Information shown:
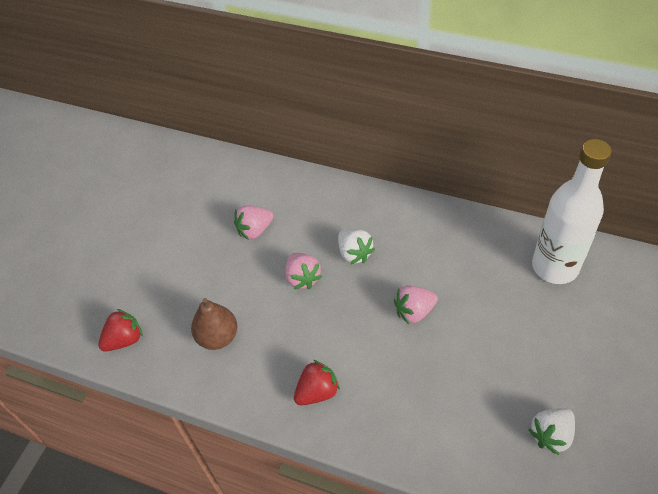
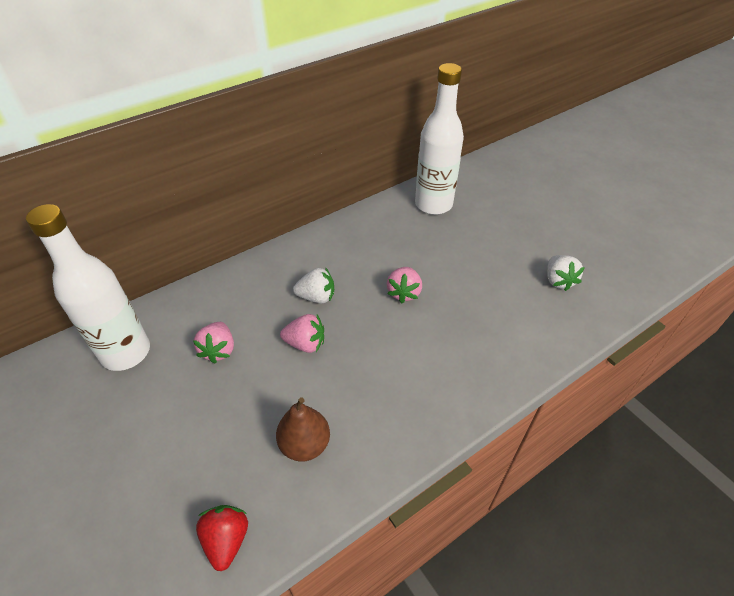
camera: 60 degrees left, 5 degrees down
(213, 182) = (126, 352): none -> white bottle
(317, 392) = (425, 396): red strawberry -> none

Assignment: Could you give all of the data again exactly as written, omitting any pictures?

Response for this exercise:
camera: 60 degrees left, 5 degrees down
(213, 182) = (126, 352): none -> white bottle
(317, 392) = (425, 396): red strawberry -> none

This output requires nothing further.